- **Description of the task**: Your task is to return the line containing "turquoise capsule: 2 -> 3" and each line after it through the end of the entries, exactly, with no other lines.
BEGIN
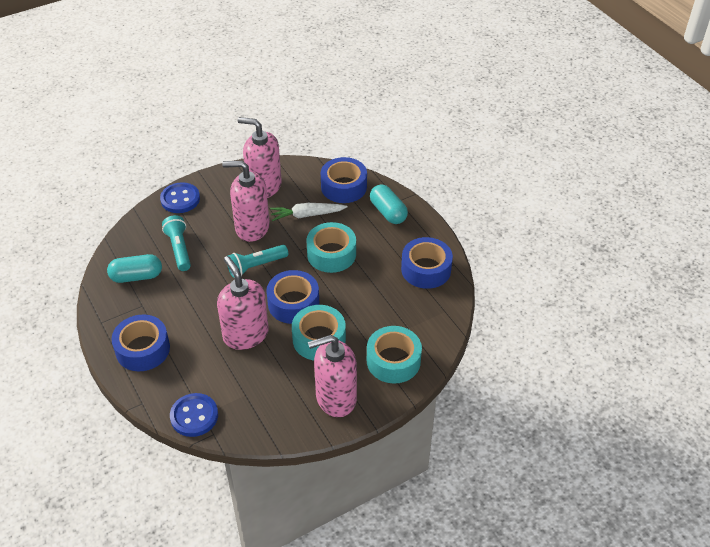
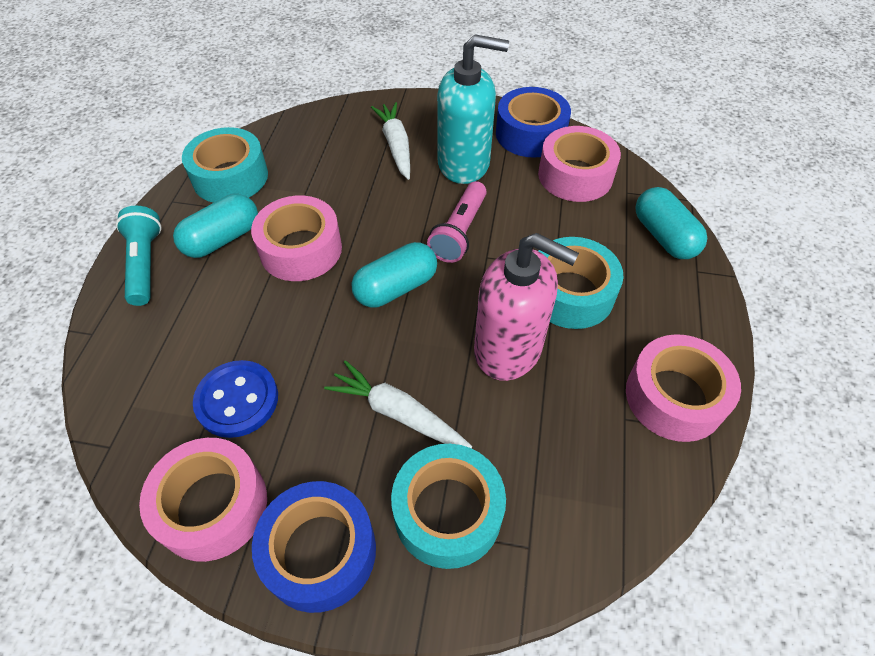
blue button: 2 -> 1
blue tape: 4 -> 2
pink flashlight: 0 -> 1
pink soap dispenser: 4 -> 1
pink tape: 0 -> 4
turquoise capsule: 2 -> 3
turquoise flashlight: 2 -> 1
turquoise soap dispenser: 0 -> 1
white carrot: 1 -> 2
END
- **Answer section**:
turquoise capsule: 2 -> 3
turquoise flashlight: 2 -> 1
turquoise soap dispenser: 0 -> 1
white carrot: 1 -> 2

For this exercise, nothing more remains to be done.